[TASK DESCRIPTION] Look through the entries below and report every line that has "VRAW".

[RECORDS SHOWN]
• • • •
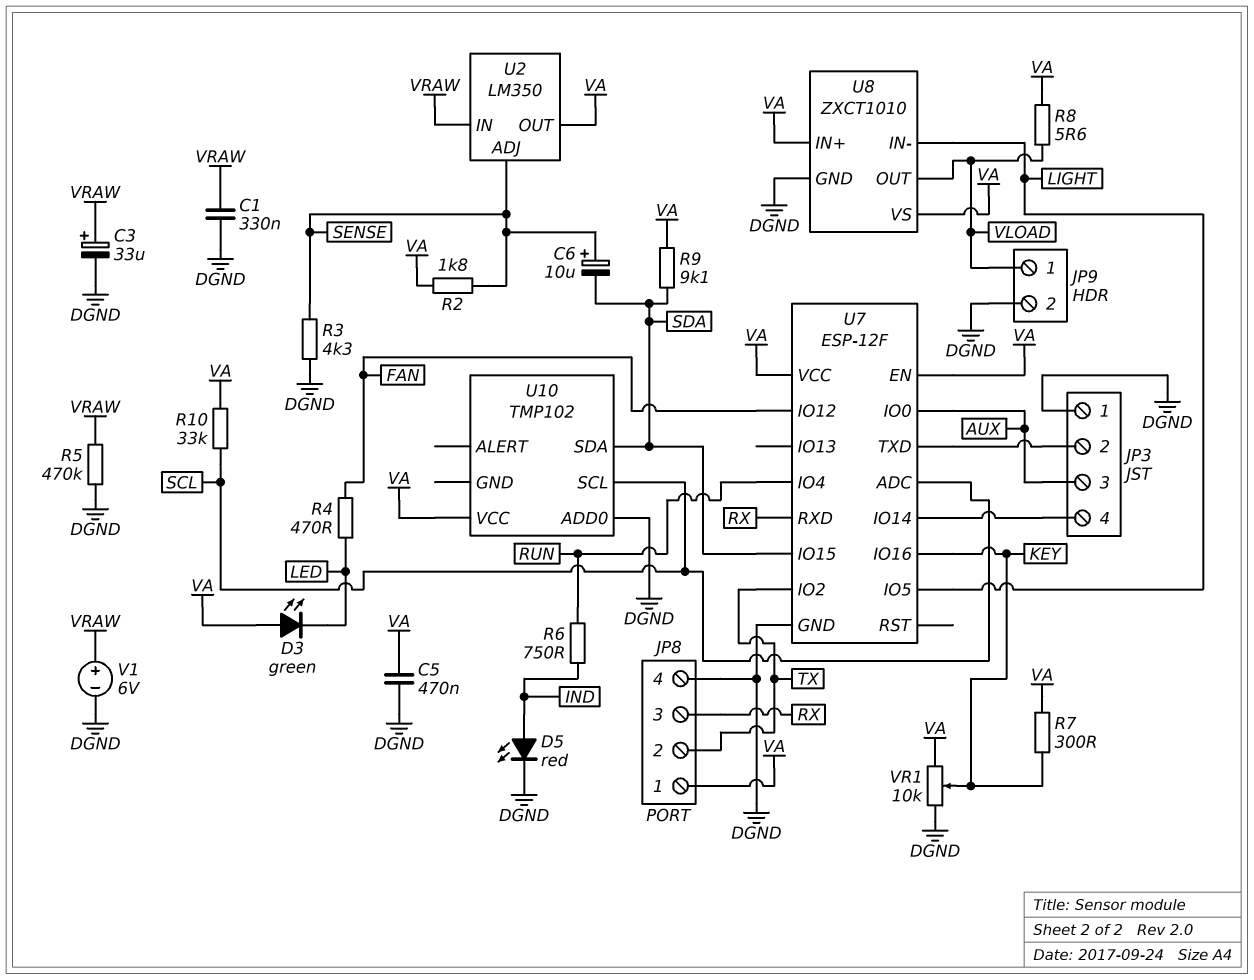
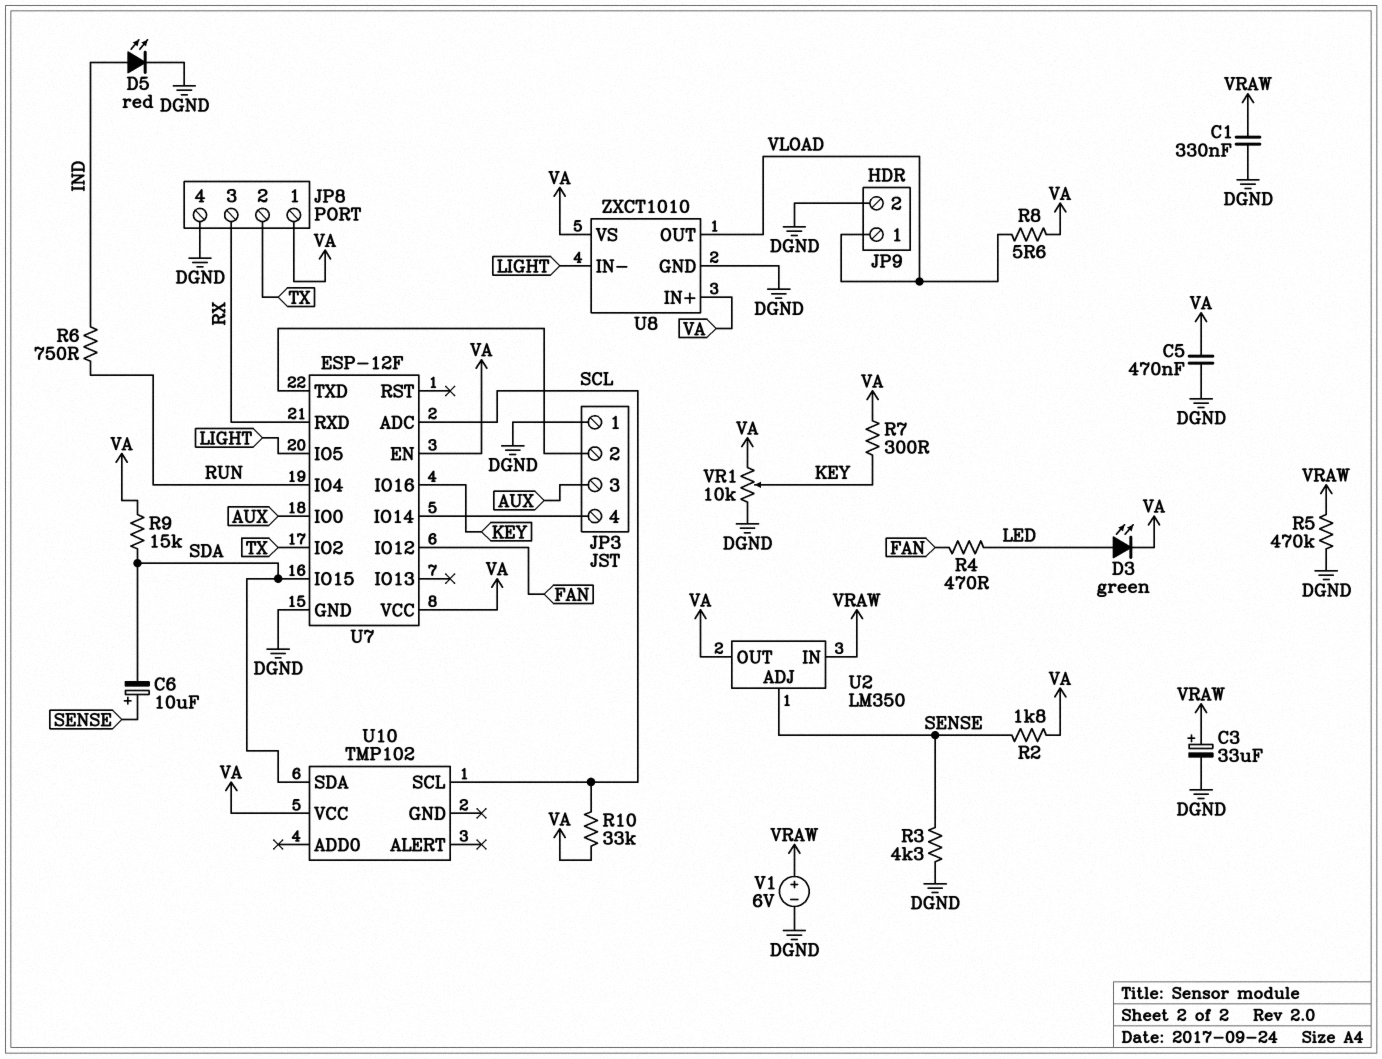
D3: LED green (A VA, K LED) -> LED green (A LED, K VA)
R9: 9.1k (SDA, VA) -> 15k (SDA, VA)
U10 pin ADD0: DGND -> none

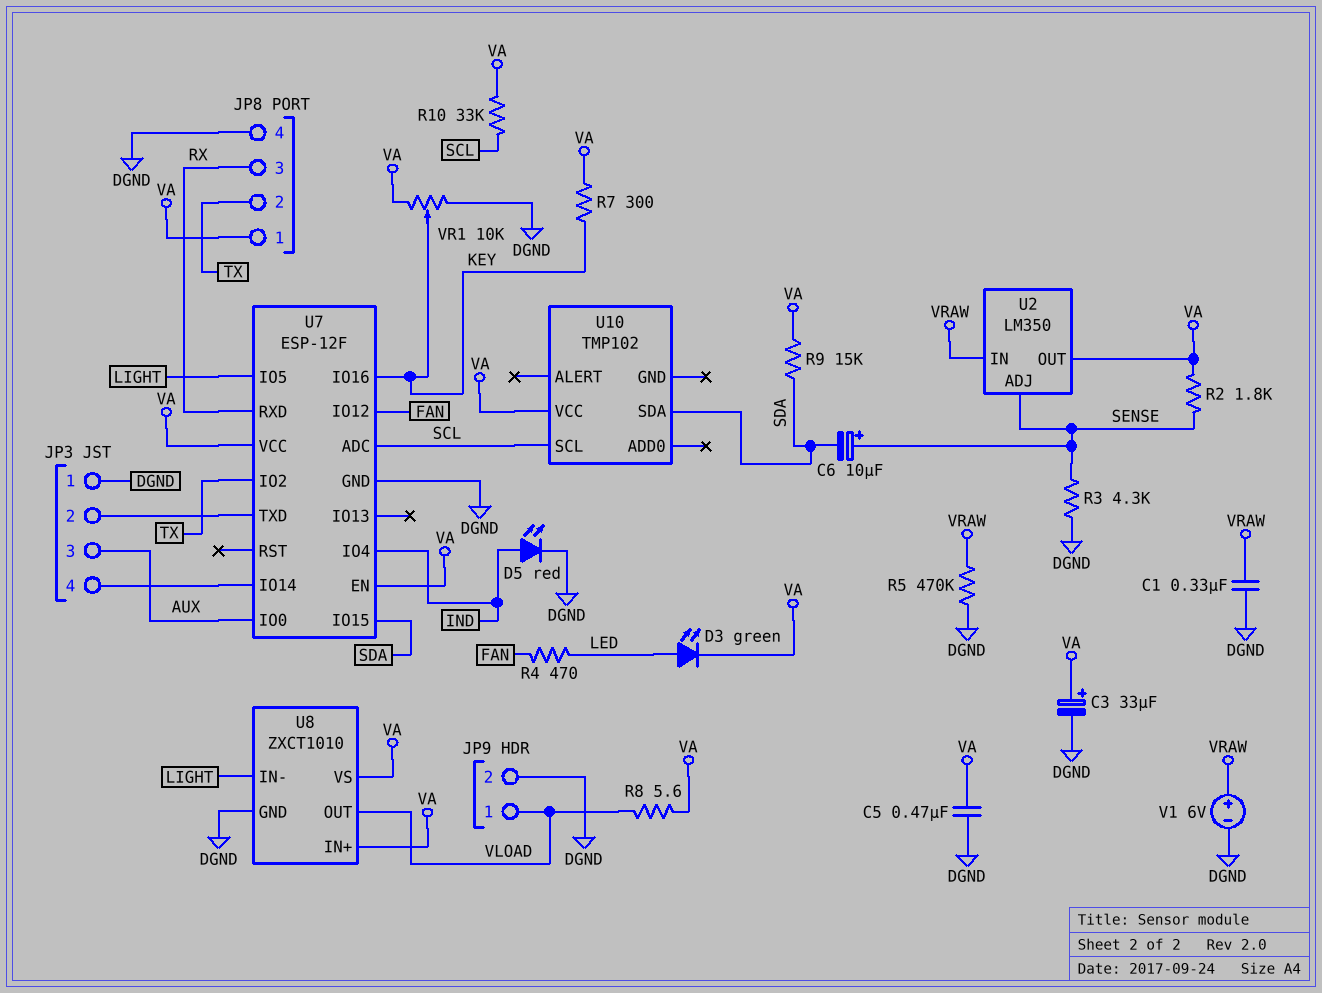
C3: 33uF (plus VRAW, minus DGND) -> 33uF (plus VA, minus DGND)
R6: 750 (IND, RUN) -> none
U7 pin IO4: RUN -> IND

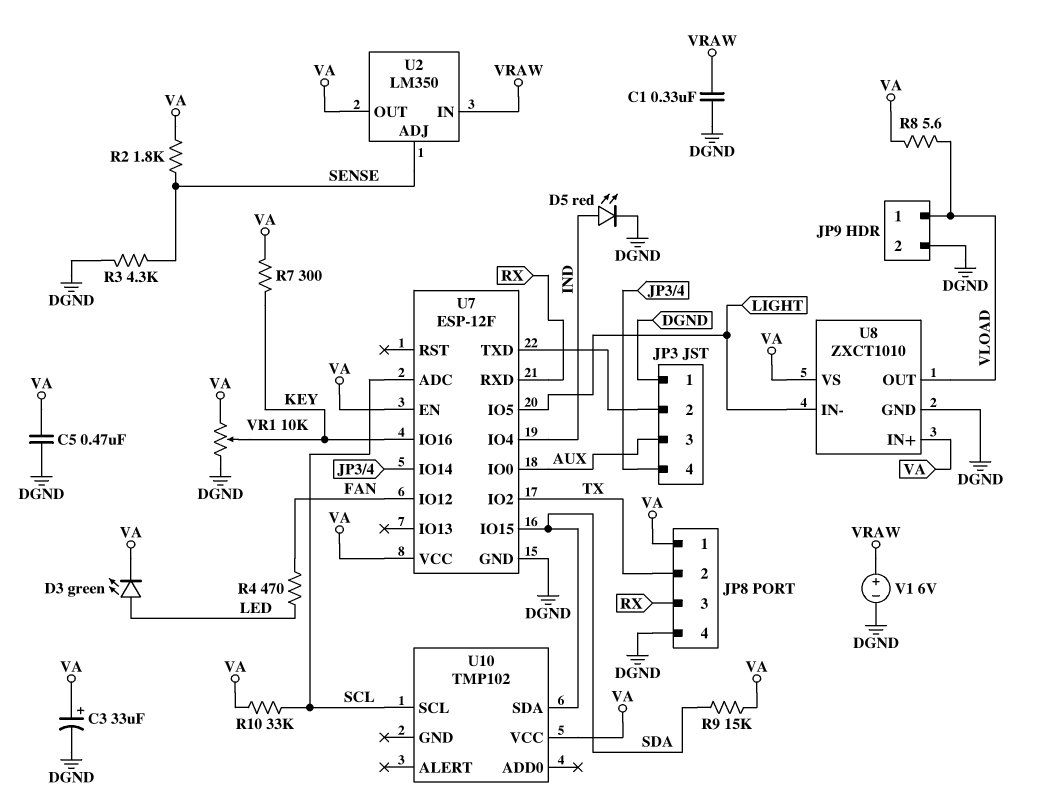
C6: 10uF (plus SENSE, minus SDA) -> none
R5: 470k (DGND, VRAW) -> none

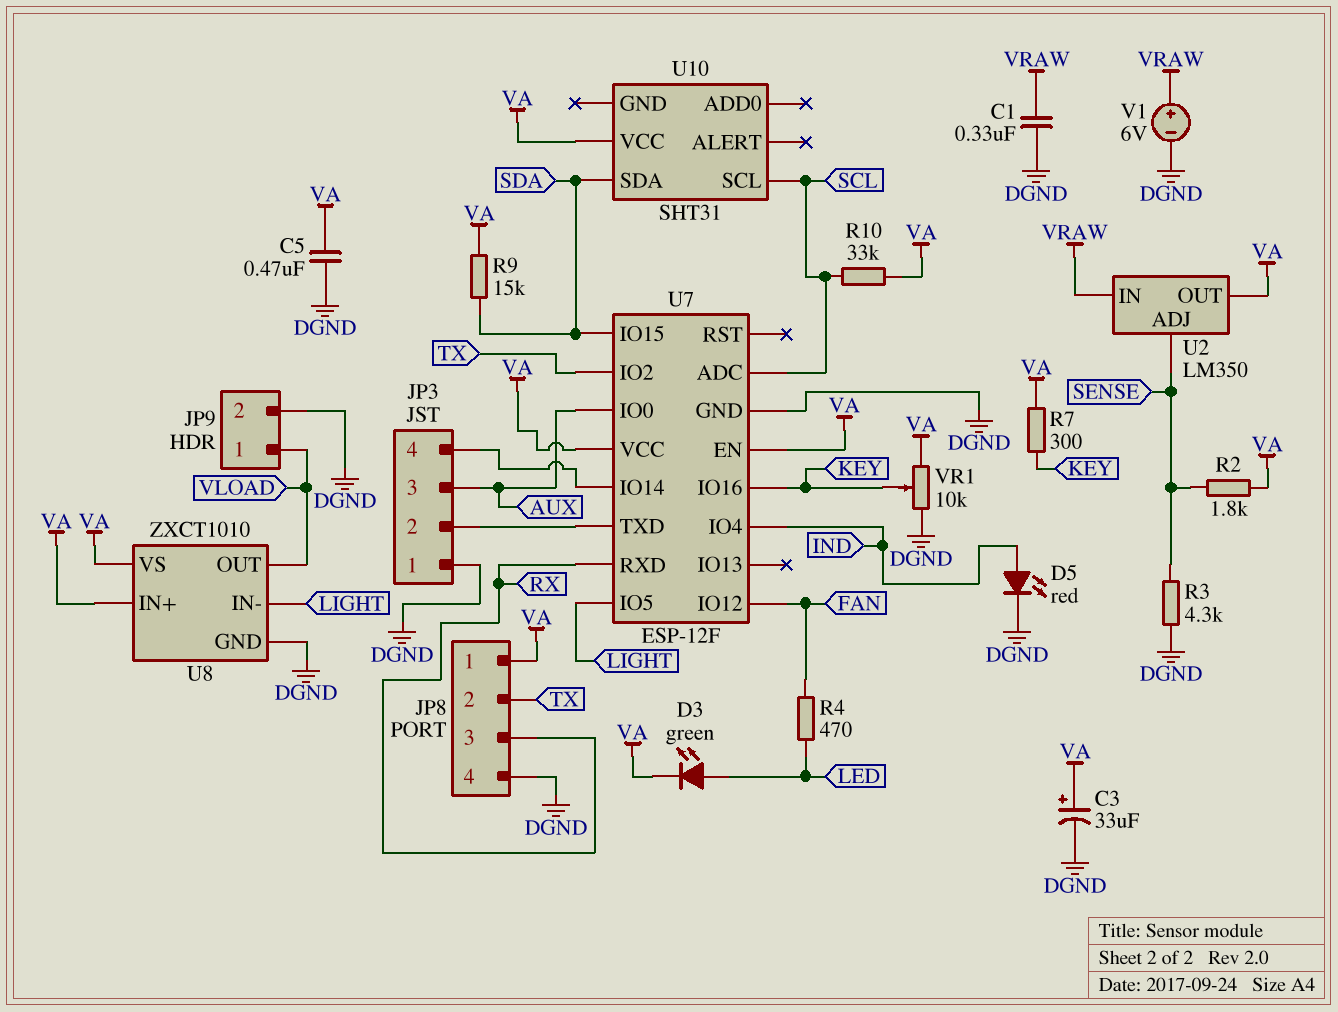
R8: 5.6 (VA, VLOAD) -> none
U10: TMP102 -> SHT31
• • • •
[RESPONSE BOX]
C3: 33uF (plus VRAW, minus DGND) -> 33uF (plus VA, minus DGND)
R5: 470k (DGND, VRAW) -> none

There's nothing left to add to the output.